▸ YOUR TASK:
Would you print, word for word, only the lines running from the line with "LIGHT pin GND: 5V -> GND" to the last line of the entries, without the pictures?

▸ Difference listings:

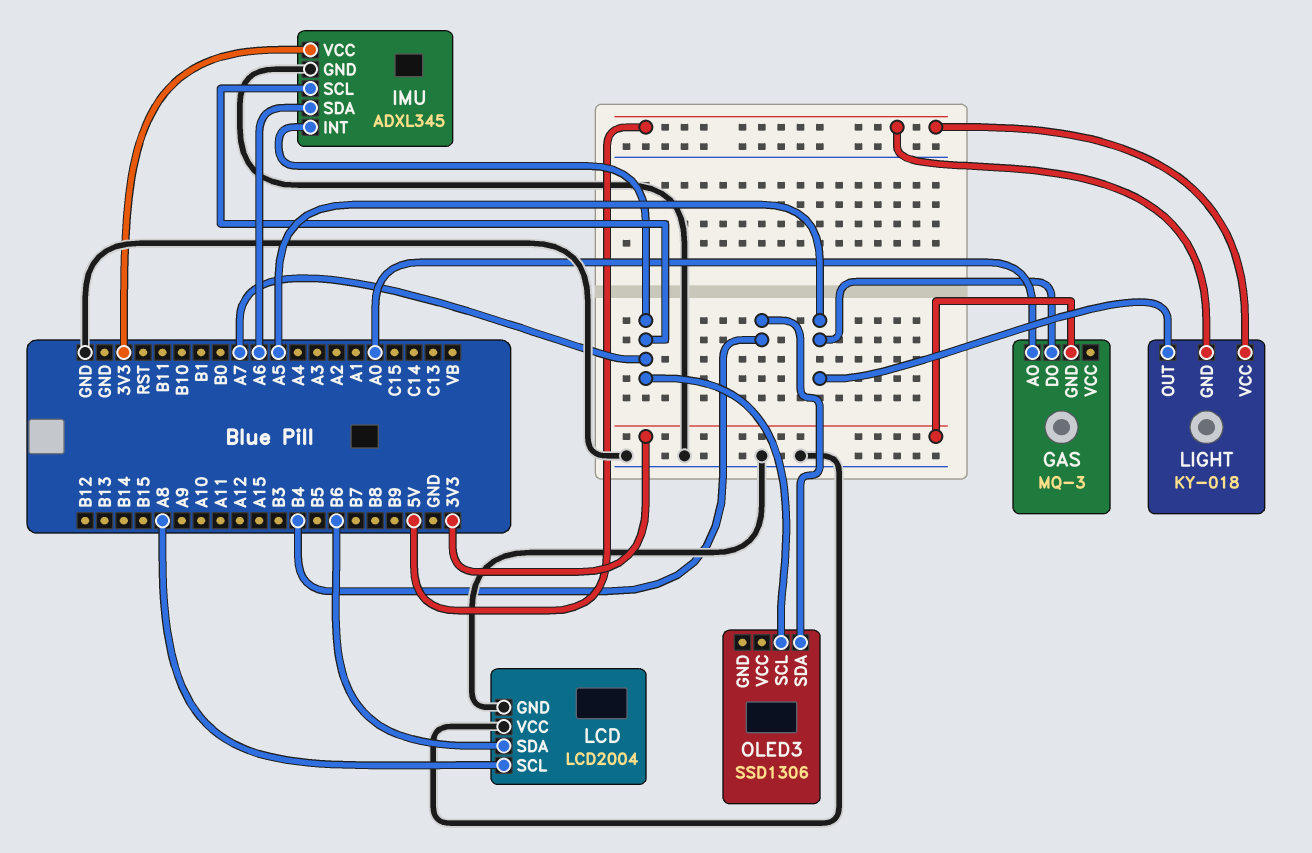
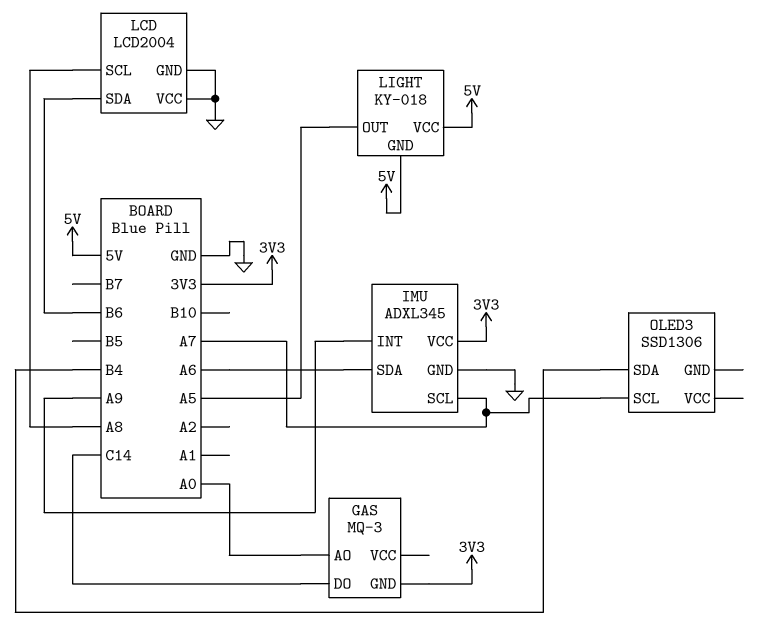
GAS pin DO: A5 -> C14
IMU pin INT: A7 -> A9

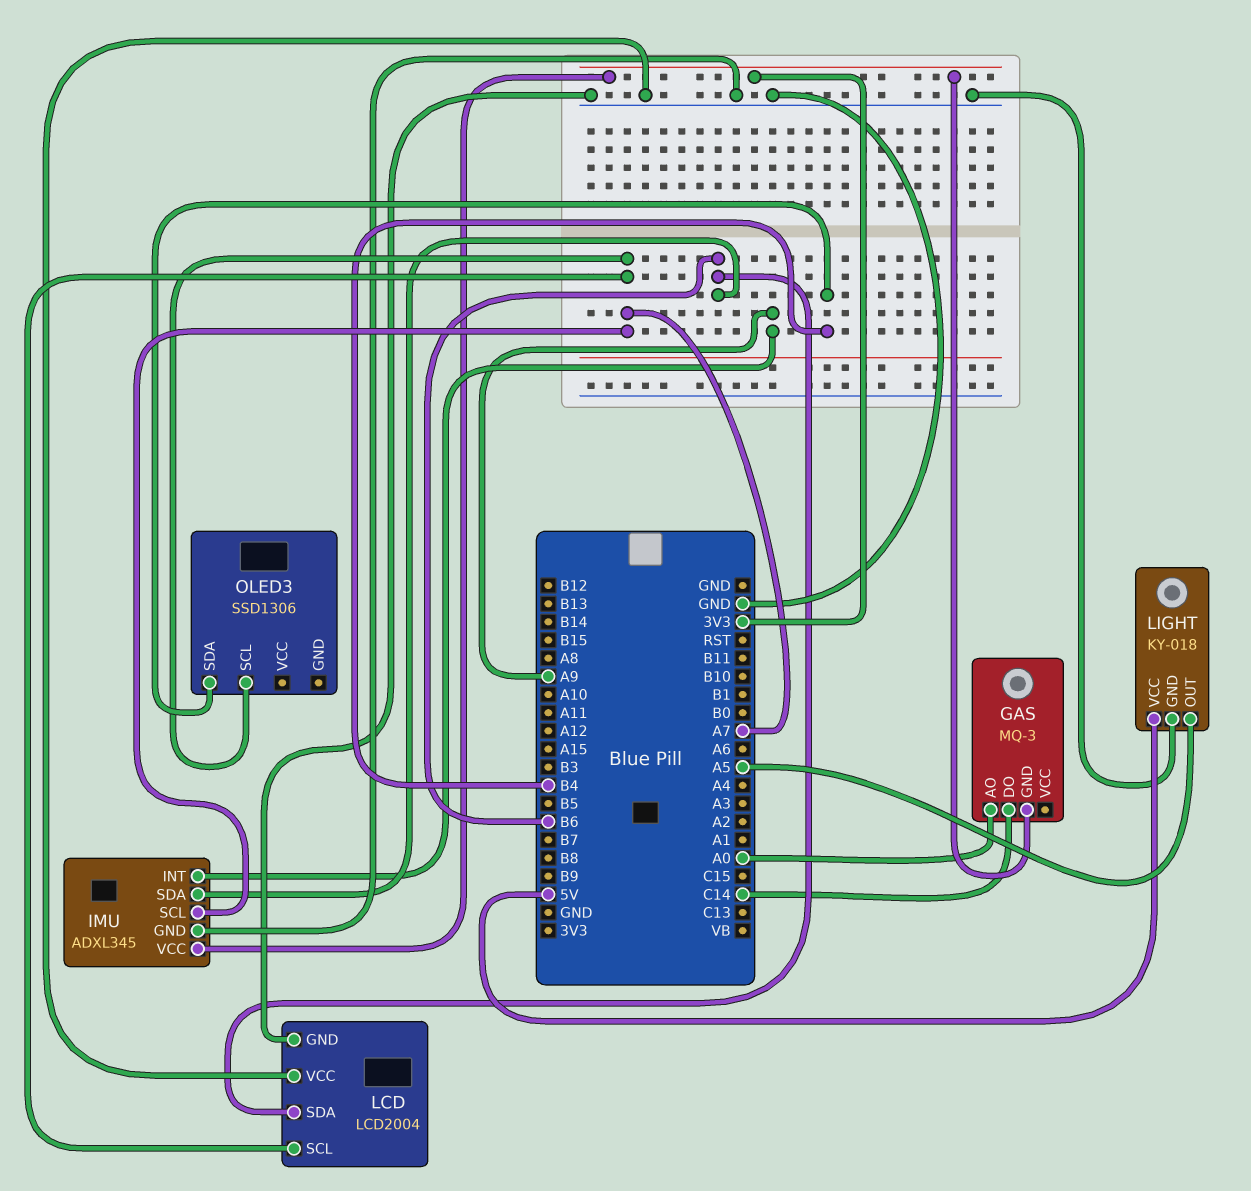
IMU pin SDA: A6 -> B6
LCD pin SCL: A8 -> A7
LIGHT pin GND: 5V -> GND

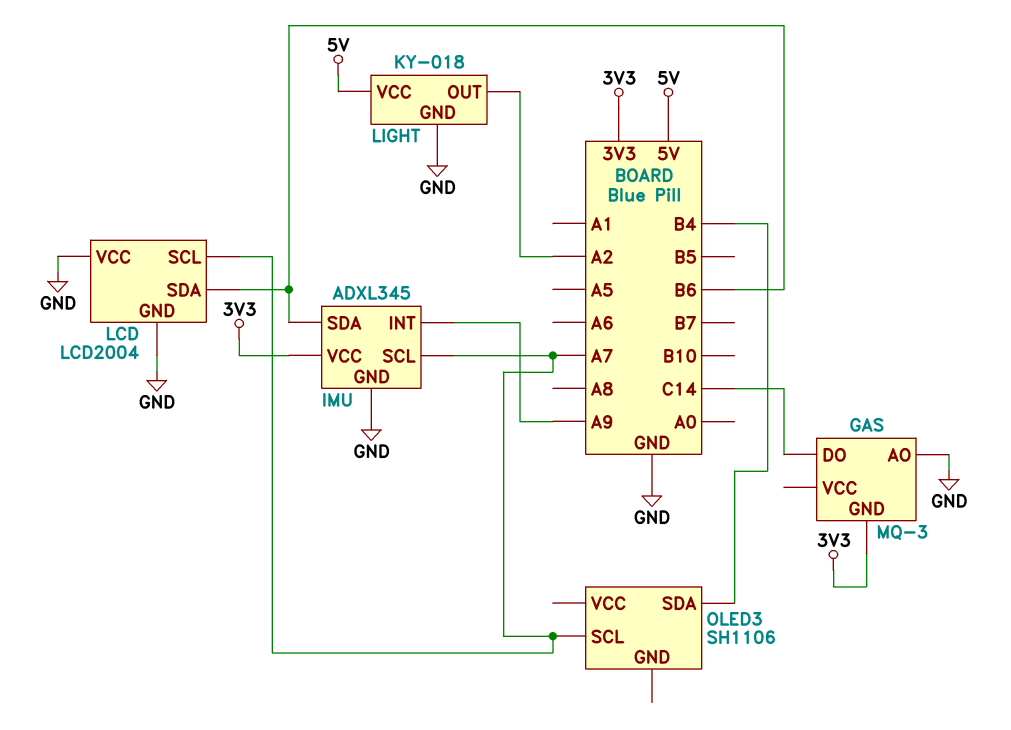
GAS pin AO: A0 -> GND
LIGHT pin OUT: A5 -> A2
OLED3: SSD1306 -> SH1106

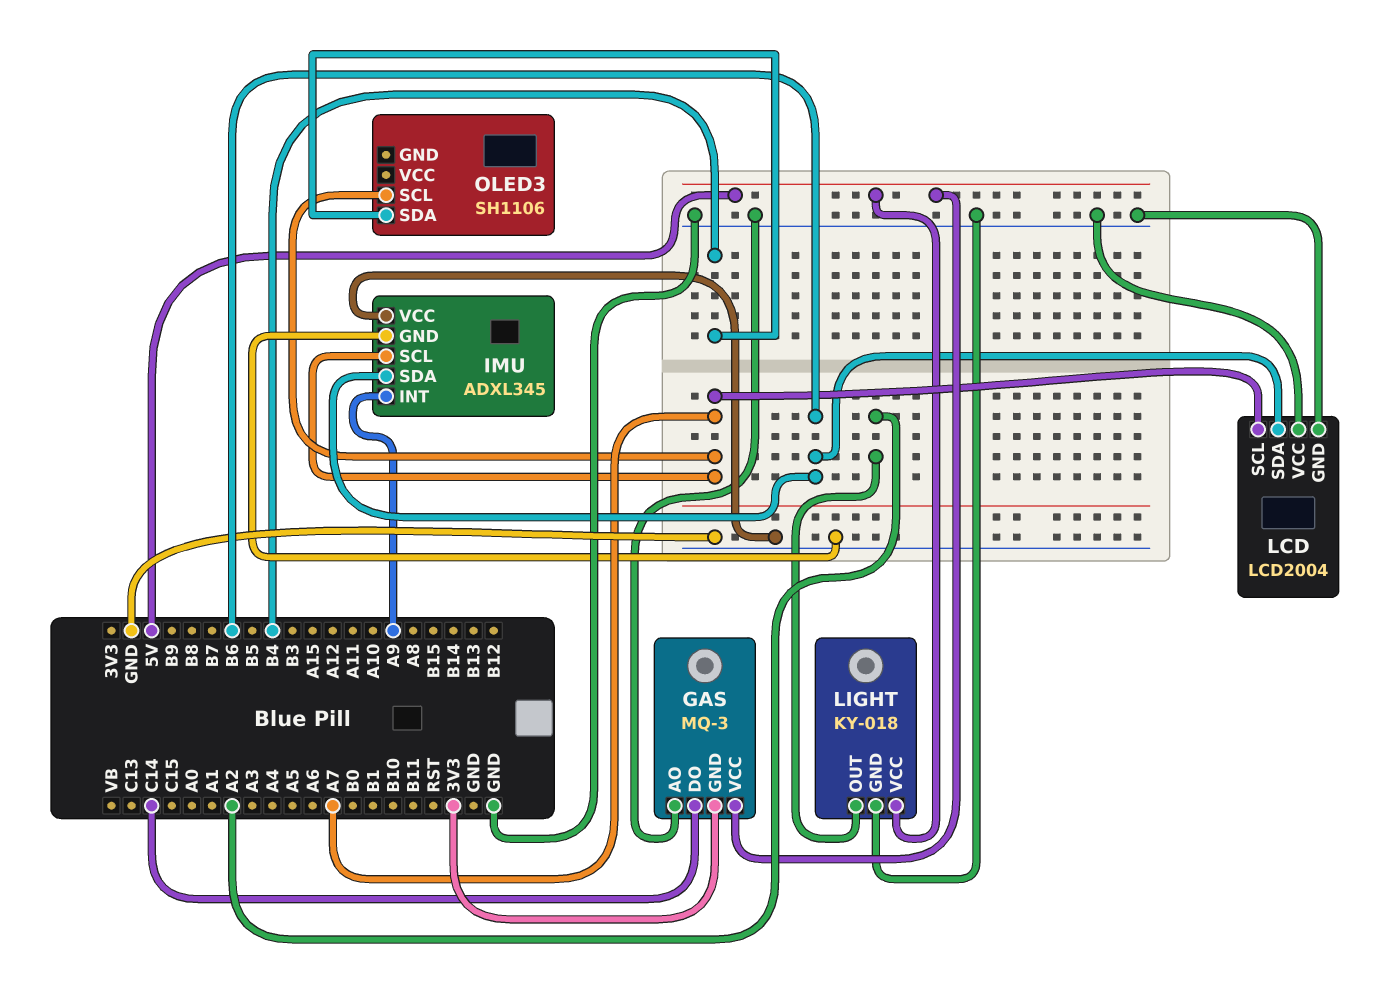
GAS pin VCC: none -> 5V
IMU pin VCC: 3V3 -> GND

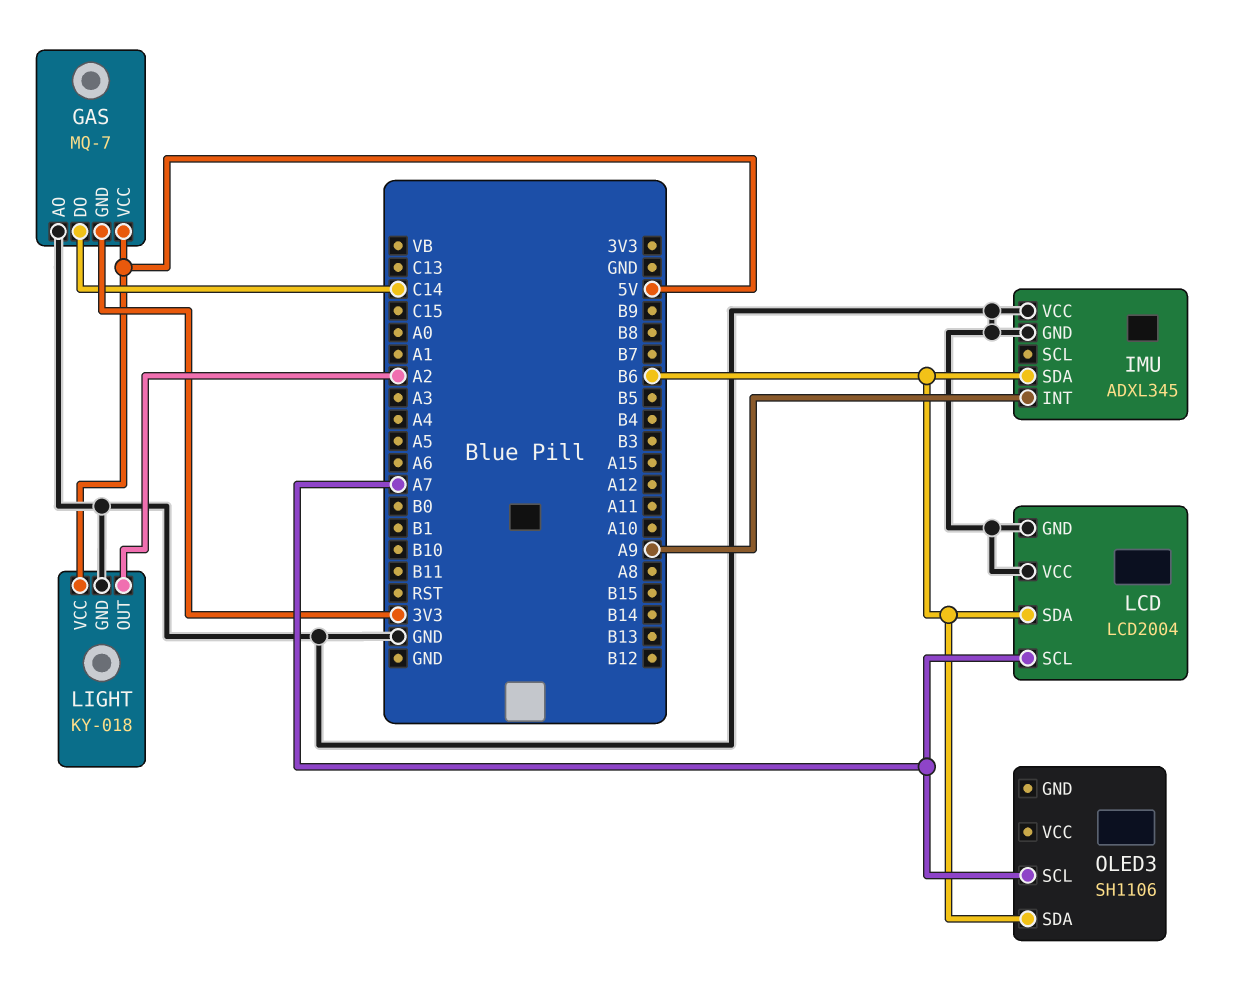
GAS: MQ-3 -> MQ-7
IMU pin SCL: A7 -> none
OLED3 pin SDA: B4 -> B6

▸ ANSWER BOX:
LIGHT pin GND: 5V -> GND

GAS pin AO: A0 -> GND
LIGHT pin OUT: A5 -> A2
OLED3: SSD1306 -> SH1106

GAS pin VCC: none -> 5V
IMU pin VCC: 3V3 -> GND

GAS: MQ-3 -> MQ-7
IMU pin SCL: A7 -> none
OLED3 pin SDA: B4 -> B6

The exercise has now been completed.